### TASK INSTRUCTIONS
Would you retype the listing below word for word, without any of its pictures?

### AVAILABLE DATA
☆ ☆ ☆

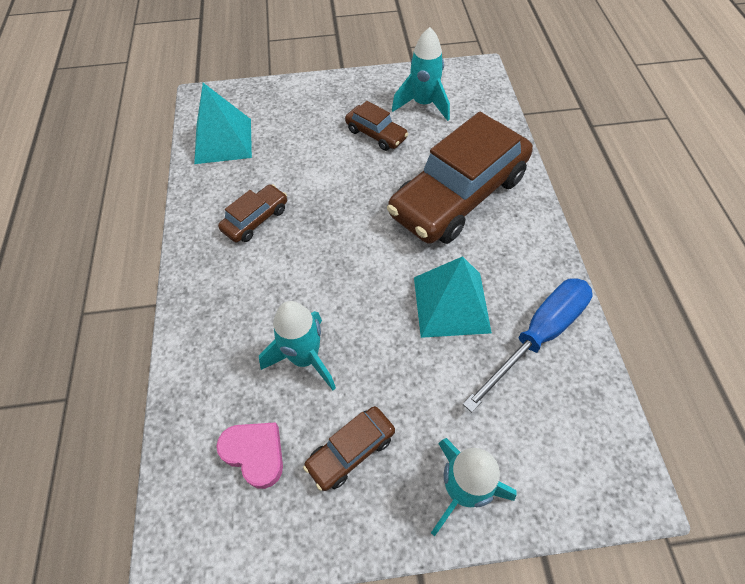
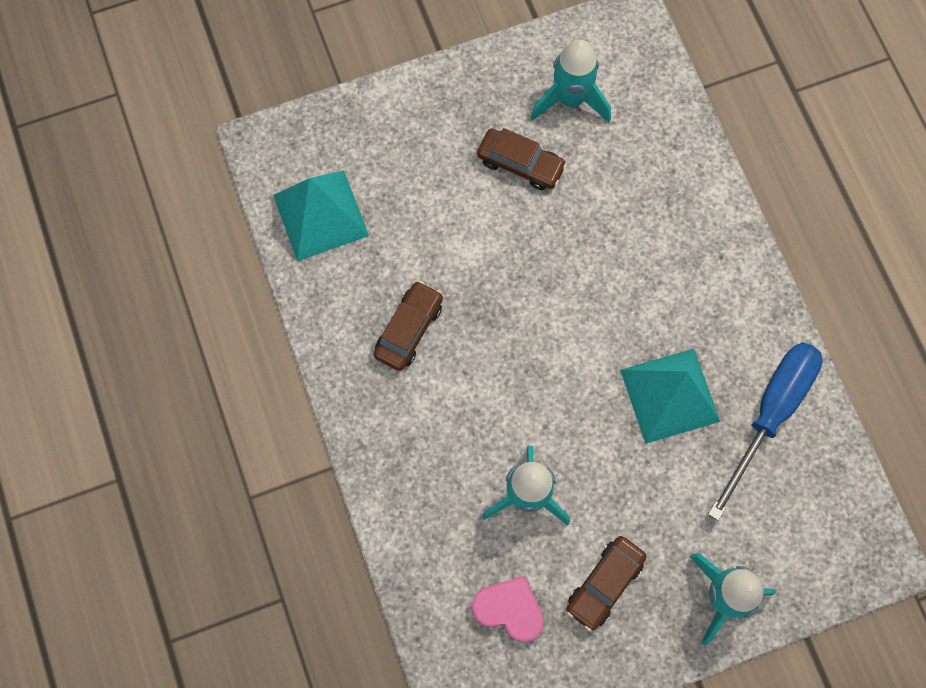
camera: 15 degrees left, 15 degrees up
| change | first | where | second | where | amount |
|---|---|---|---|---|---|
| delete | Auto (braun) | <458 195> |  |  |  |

☆ ☆ ☆

### SOLUTION
camera: 15 degrees left, 15 degrees up
| change | first | where | second | where | amount |
|---|---|---|---|---|---|
| delete | Auto (braun) | <458 195> |  |  |  |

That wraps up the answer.